In the data that follows, find the line with "none -> red cone A5 level 1"; transcribe it, every later line up to the one with "pink cone F5 level 2 -> pink cone K6 level 2", and that line as well, exactly and with no others.

BEGIN

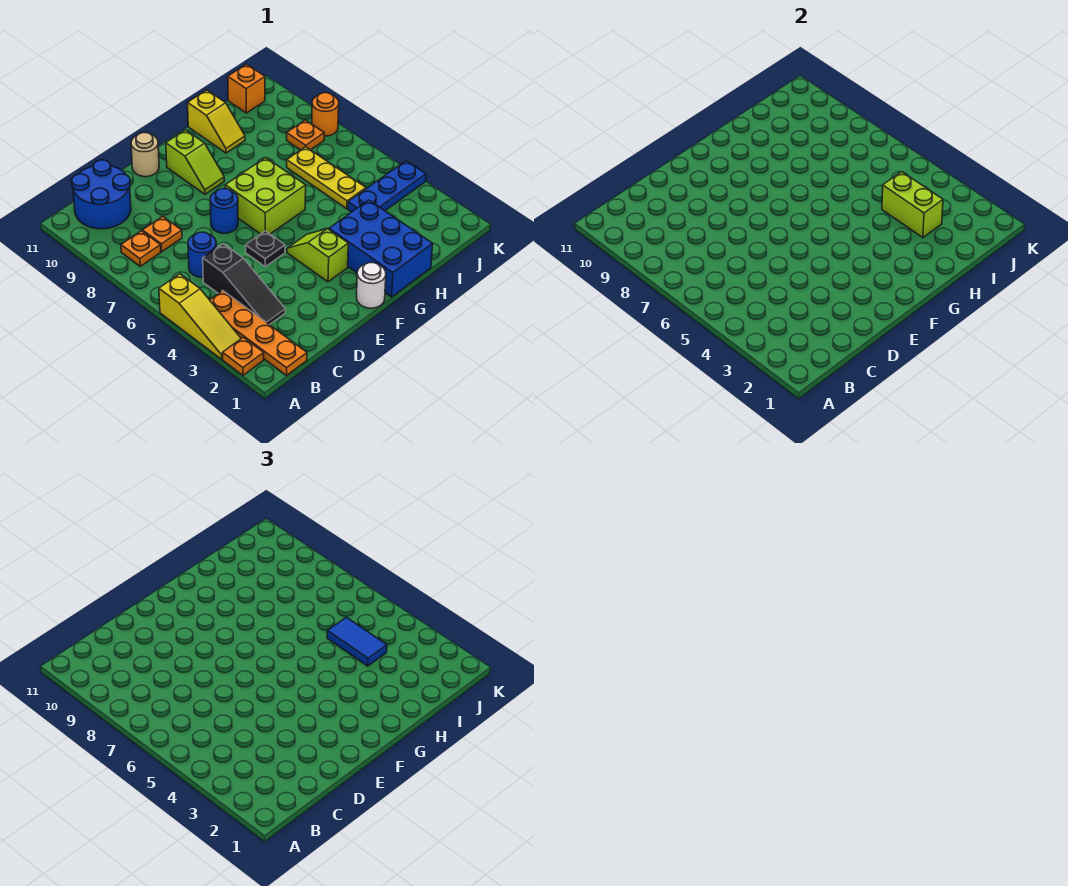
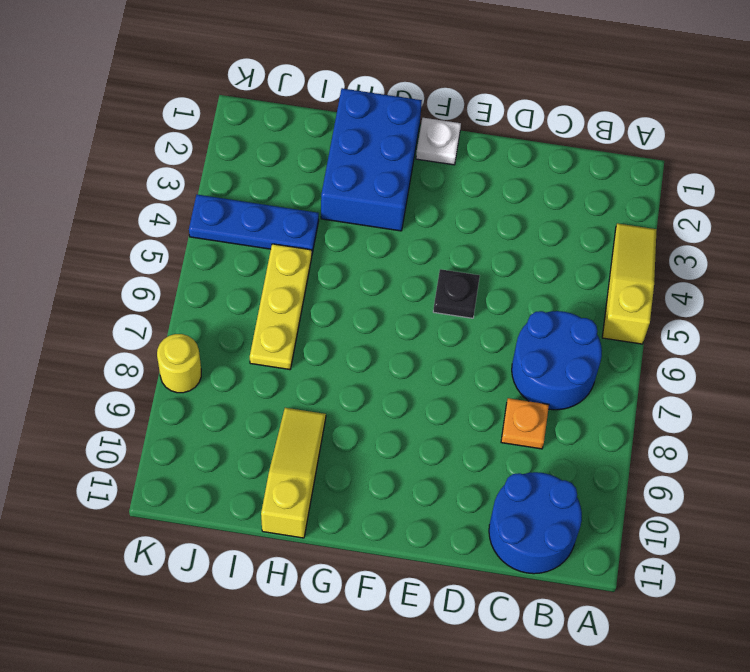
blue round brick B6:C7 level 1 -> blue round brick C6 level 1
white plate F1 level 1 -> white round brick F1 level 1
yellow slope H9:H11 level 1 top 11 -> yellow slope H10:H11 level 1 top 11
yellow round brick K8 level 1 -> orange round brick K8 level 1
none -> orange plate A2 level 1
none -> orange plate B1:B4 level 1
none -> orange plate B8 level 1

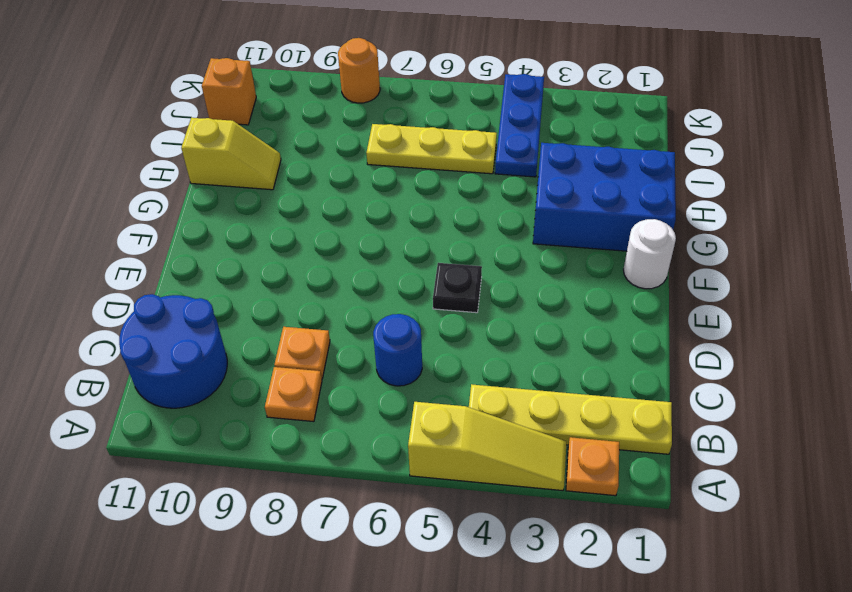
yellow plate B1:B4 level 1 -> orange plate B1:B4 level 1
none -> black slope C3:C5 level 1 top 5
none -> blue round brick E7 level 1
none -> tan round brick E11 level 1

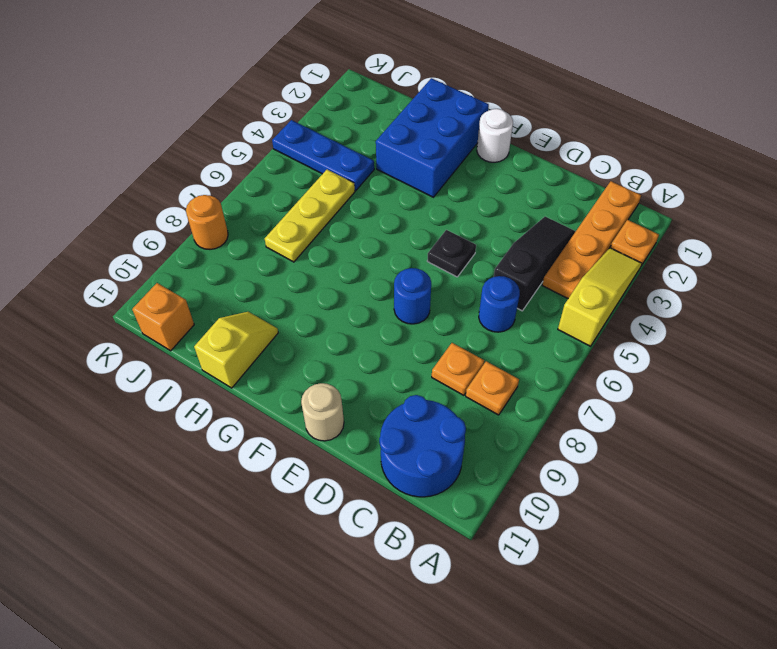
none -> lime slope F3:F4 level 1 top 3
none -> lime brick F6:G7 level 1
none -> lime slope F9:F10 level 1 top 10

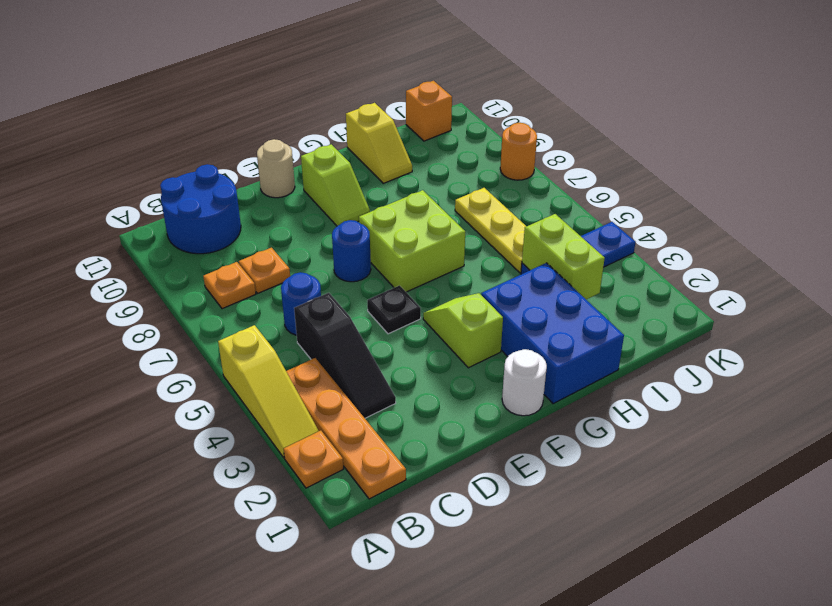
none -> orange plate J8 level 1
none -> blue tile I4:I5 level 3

END
BEGIN

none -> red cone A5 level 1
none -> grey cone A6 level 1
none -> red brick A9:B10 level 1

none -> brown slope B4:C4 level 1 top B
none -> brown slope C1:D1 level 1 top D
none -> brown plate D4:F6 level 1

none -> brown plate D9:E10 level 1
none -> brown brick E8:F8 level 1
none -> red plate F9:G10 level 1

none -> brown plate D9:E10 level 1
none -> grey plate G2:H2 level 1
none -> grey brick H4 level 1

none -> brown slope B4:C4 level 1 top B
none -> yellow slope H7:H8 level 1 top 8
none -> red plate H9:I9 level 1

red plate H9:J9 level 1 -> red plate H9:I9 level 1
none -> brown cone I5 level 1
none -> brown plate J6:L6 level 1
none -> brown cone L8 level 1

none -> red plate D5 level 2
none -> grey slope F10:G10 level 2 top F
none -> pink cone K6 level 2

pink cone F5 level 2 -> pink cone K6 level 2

END
BEGIN

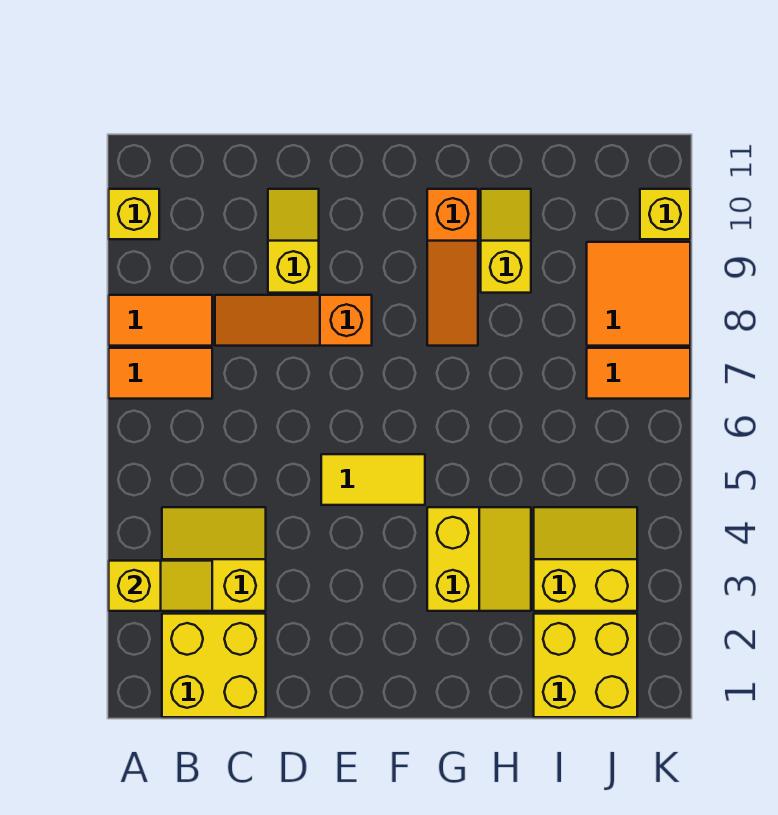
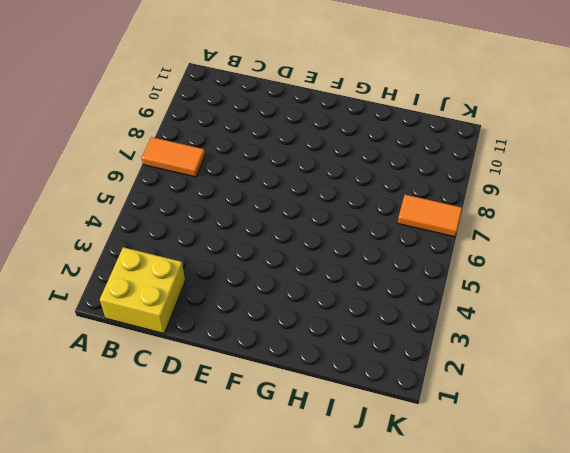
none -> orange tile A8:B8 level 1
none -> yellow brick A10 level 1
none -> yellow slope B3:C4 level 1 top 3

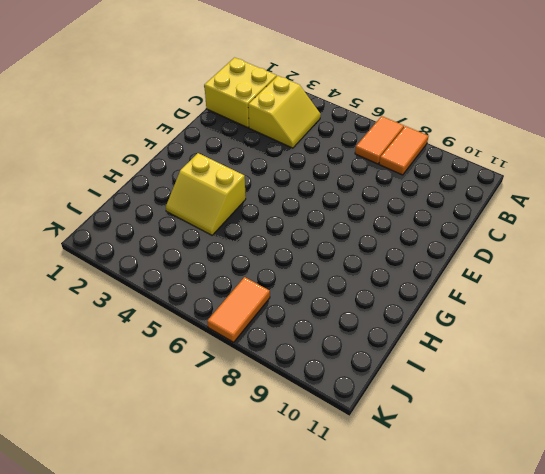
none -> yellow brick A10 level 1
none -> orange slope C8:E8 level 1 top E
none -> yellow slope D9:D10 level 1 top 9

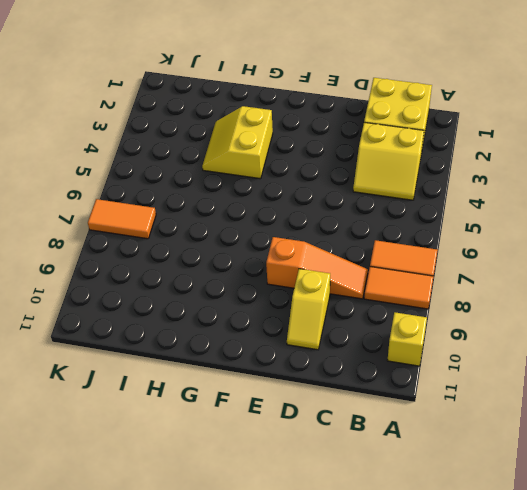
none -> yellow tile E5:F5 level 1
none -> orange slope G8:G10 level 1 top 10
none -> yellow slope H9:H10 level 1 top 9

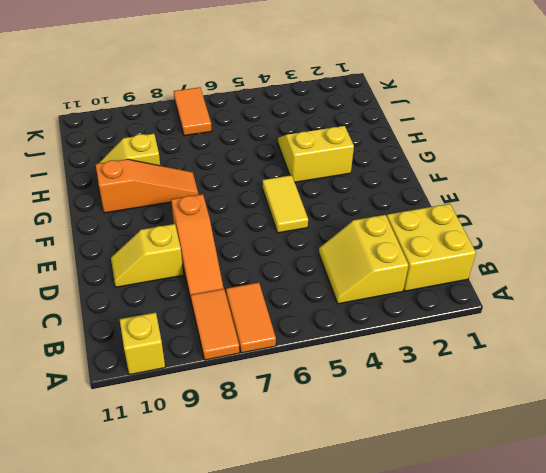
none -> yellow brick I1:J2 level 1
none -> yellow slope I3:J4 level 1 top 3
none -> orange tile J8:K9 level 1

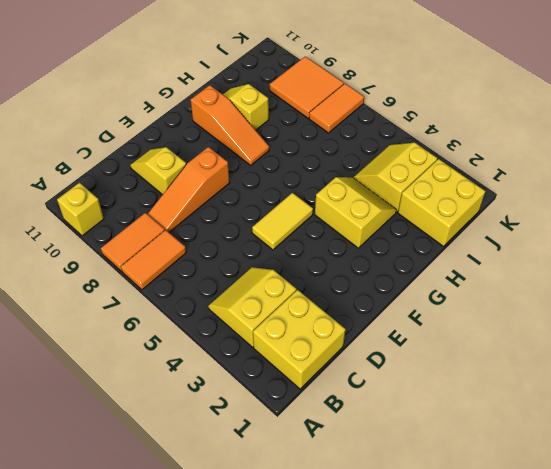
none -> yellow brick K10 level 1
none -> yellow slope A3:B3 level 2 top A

END

### Exercise result:
none -> red cone A5 level 1
none -> grey cone A6 level 1
none -> red brick A9:B10 level 1

none -> brown slope B4:C4 level 1 top B
none -> brown slope C1:D1 level 1 top D
none -> brown plate D4:F6 level 1

none -> brown plate D9:E10 level 1
none -> brown brick E8:F8 level 1
none -> red plate F9:G10 level 1

none -> brown plate D9:E10 level 1
none -> grey plate G2:H2 level 1
none -> grey brick H4 level 1

none -> brown slope B4:C4 level 1 top B
none -> yellow slope H7:H8 level 1 top 8
none -> red plate H9:I9 level 1

red plate H9:J9 level 1 -> red plate H9:I9 level 1
none -> brown cone I5 level 1
none -> brown plate J6:L6 level 1
none -> brown cone L8 level 1

none -> red plate D5 level 2
none -> grey slope F10:G10 level 2 top F
none -> pink cone K6 level 2

pink cone F5 level 2 -> pink cone K6 level 2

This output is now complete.